◆ **TASK INSTRUCTIONS**: Return, copied in full, each of the lines below that contains the string "Violin".

___ MATERIAL TO PROCESS

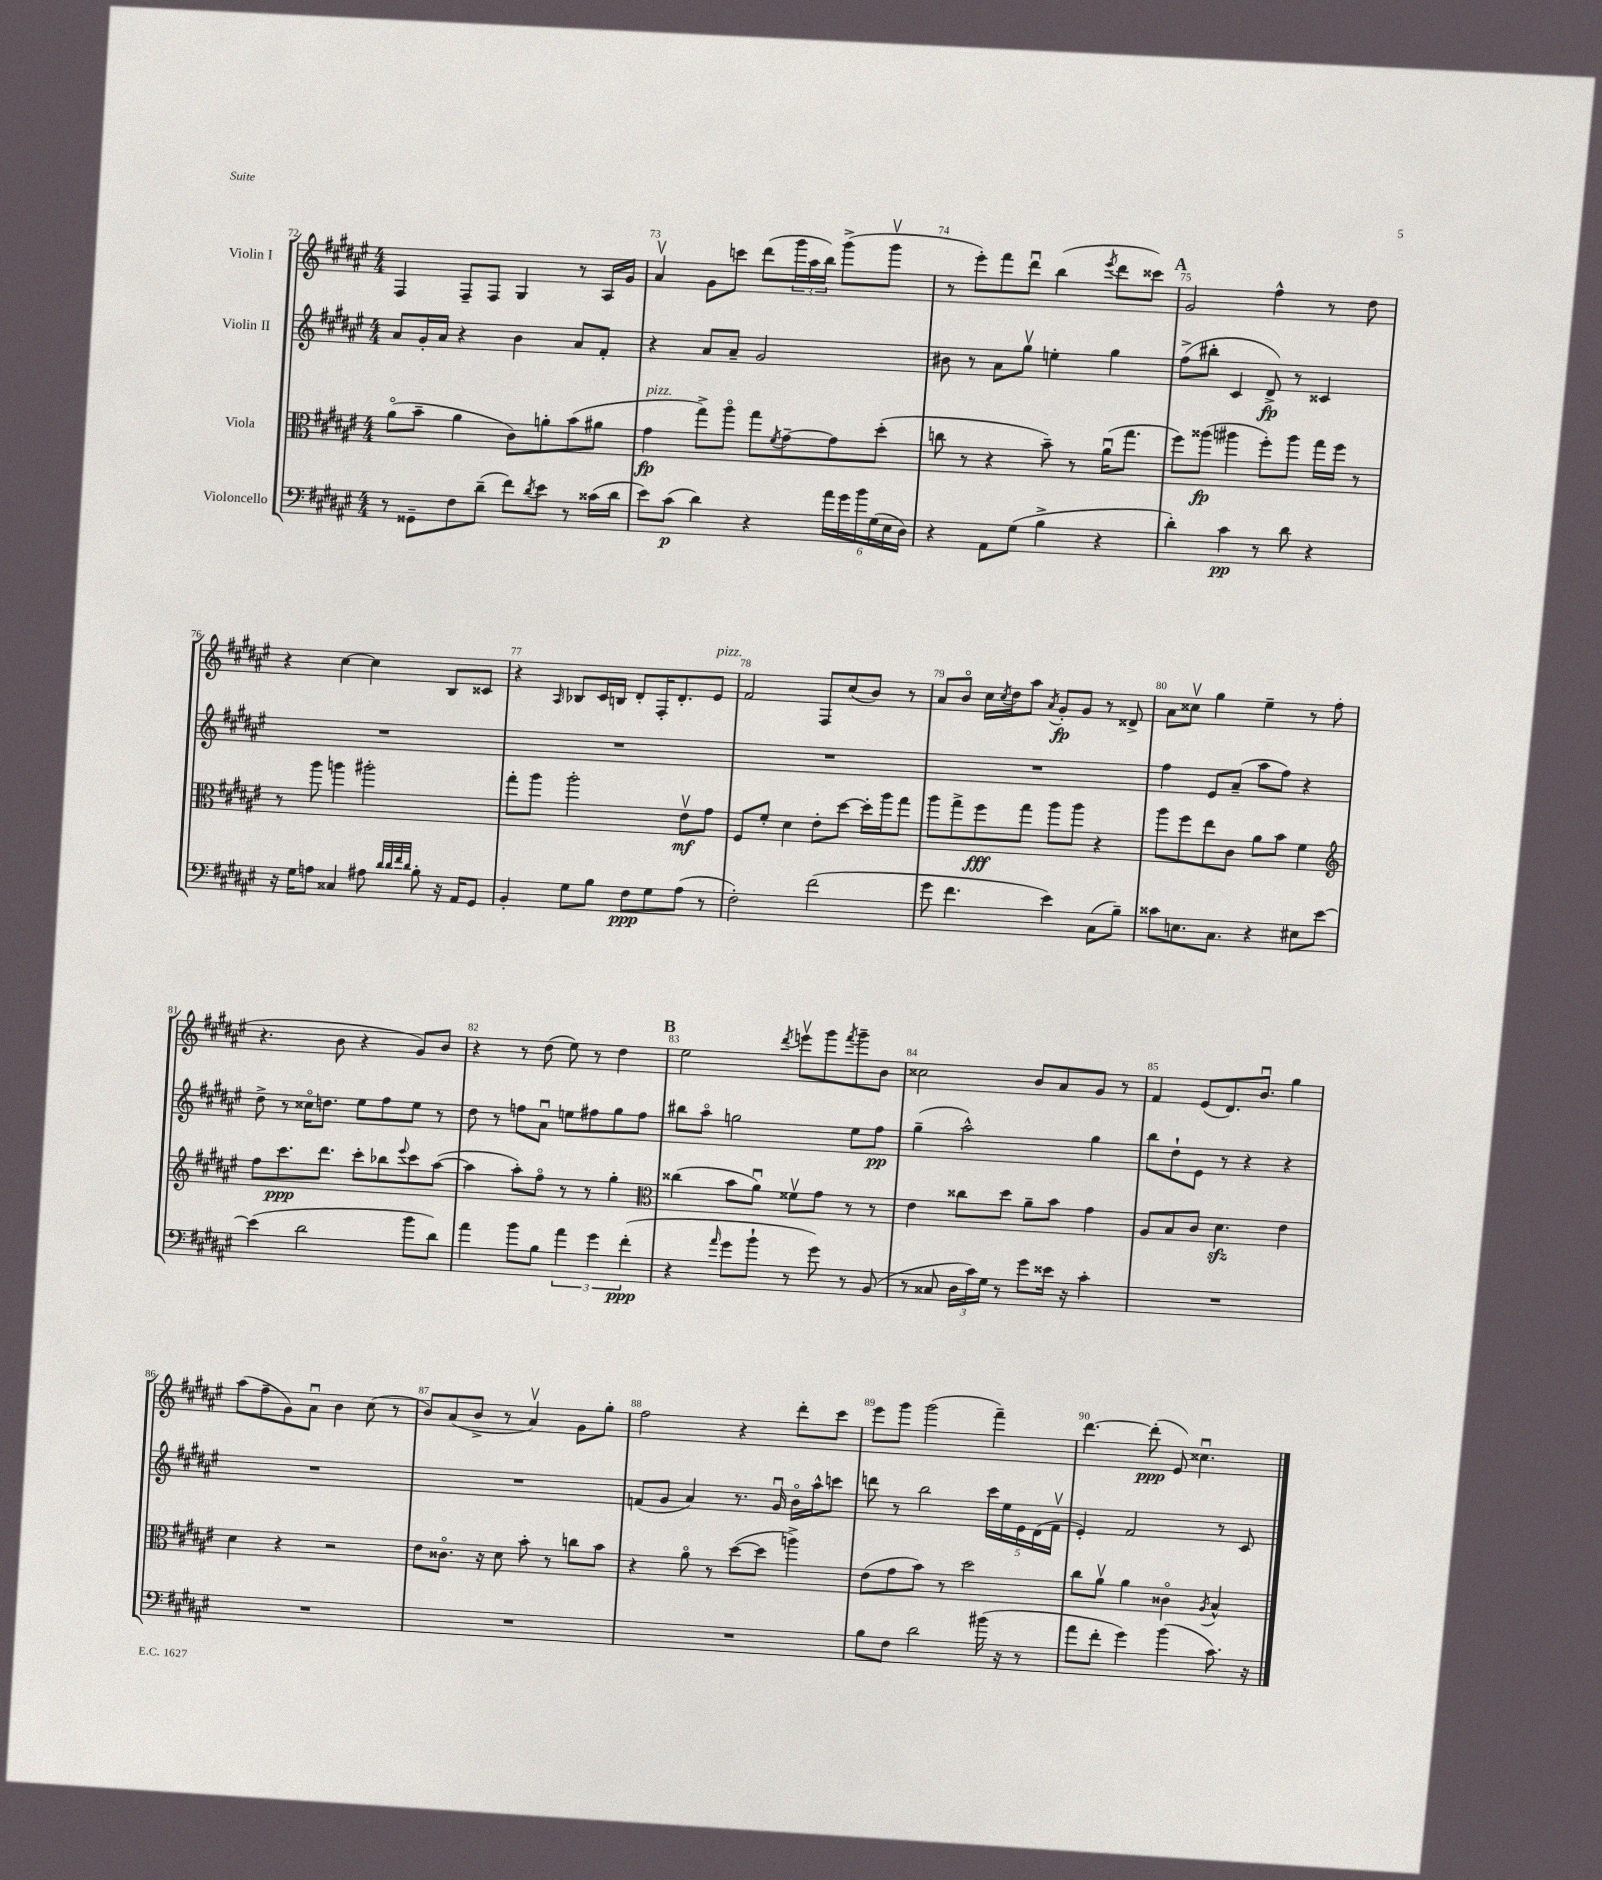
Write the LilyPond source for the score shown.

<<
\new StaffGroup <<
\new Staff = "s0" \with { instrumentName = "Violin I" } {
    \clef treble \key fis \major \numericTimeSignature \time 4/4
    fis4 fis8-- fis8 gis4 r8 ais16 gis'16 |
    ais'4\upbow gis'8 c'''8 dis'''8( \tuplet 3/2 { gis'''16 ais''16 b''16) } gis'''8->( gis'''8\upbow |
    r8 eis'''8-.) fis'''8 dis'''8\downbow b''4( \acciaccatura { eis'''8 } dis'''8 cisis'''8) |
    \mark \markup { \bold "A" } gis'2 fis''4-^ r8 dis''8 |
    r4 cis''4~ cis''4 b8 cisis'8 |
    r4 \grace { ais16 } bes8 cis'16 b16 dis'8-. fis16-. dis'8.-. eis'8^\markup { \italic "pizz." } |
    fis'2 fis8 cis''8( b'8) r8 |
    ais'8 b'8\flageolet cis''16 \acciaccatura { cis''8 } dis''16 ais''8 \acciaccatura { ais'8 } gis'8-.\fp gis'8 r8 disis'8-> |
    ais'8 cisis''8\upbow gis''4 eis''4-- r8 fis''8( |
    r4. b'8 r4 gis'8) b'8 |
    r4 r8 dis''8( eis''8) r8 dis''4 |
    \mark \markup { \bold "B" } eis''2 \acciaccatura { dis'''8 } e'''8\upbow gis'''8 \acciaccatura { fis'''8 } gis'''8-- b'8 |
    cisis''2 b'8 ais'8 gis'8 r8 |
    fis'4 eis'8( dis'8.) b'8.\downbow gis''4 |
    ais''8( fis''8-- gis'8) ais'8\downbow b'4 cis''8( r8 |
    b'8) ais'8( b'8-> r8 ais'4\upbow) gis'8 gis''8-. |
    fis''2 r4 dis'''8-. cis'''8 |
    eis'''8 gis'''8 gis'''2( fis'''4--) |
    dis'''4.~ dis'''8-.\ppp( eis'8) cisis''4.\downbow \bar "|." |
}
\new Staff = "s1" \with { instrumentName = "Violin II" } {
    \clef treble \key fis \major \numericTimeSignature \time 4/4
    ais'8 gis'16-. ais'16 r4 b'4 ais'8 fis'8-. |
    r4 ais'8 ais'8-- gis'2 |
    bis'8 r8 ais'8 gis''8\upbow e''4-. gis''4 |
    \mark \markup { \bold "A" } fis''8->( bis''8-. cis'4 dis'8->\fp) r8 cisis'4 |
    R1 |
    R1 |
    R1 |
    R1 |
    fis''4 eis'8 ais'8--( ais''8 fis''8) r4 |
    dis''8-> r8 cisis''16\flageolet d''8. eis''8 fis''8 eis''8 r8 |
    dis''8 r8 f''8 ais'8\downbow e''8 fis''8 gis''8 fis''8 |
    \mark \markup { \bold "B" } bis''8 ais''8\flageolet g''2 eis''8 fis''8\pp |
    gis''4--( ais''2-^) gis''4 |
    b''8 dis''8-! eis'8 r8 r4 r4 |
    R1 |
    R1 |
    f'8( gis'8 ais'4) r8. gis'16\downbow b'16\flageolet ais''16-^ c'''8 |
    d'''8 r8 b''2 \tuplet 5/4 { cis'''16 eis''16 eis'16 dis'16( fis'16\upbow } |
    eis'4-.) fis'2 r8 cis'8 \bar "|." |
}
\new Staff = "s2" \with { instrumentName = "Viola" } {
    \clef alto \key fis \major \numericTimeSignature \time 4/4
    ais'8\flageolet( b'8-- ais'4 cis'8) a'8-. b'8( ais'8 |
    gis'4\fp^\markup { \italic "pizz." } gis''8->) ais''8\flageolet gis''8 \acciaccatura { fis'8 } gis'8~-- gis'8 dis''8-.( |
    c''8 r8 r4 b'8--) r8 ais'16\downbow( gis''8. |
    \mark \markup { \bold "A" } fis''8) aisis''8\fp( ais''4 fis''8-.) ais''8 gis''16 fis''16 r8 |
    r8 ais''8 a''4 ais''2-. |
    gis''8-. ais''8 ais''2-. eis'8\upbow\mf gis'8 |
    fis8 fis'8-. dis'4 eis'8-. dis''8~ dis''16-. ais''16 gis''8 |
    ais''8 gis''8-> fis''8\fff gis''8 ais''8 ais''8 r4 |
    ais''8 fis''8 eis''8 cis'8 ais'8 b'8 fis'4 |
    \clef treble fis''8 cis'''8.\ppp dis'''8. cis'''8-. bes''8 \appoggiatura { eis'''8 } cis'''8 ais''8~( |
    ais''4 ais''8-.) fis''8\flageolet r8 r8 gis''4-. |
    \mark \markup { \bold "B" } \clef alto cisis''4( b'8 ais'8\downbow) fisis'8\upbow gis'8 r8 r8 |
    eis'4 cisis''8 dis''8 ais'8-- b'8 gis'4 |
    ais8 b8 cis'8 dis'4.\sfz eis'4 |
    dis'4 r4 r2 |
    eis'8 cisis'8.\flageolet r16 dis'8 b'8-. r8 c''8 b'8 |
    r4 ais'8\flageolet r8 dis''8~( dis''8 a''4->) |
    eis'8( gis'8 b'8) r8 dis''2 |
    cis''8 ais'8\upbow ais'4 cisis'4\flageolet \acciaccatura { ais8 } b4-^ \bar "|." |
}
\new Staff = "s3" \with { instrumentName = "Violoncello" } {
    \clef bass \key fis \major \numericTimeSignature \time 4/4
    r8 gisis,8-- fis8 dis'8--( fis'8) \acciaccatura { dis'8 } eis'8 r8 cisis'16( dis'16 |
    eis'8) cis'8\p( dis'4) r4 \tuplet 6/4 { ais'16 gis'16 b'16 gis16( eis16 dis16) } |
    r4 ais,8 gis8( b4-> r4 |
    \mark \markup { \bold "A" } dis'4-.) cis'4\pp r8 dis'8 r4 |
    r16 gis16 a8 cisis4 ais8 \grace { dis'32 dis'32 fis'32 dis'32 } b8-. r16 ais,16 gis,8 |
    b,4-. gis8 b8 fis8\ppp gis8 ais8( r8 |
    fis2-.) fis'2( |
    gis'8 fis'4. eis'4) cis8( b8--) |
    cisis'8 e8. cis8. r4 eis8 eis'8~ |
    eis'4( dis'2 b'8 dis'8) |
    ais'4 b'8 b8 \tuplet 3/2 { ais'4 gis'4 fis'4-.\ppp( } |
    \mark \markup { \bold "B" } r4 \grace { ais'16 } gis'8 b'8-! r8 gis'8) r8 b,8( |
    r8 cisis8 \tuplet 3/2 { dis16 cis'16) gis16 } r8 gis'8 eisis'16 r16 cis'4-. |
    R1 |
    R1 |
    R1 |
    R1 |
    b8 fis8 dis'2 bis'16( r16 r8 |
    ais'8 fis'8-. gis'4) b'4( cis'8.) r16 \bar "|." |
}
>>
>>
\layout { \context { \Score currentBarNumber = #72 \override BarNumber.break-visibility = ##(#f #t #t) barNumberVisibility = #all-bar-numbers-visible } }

______

◆ **EXERCISE RESULT**:
\new Staff = "s0" \with { instrumentName = "Violin I" } {
\new Staff = "s1" \with { instrumentName = "Violin II" } {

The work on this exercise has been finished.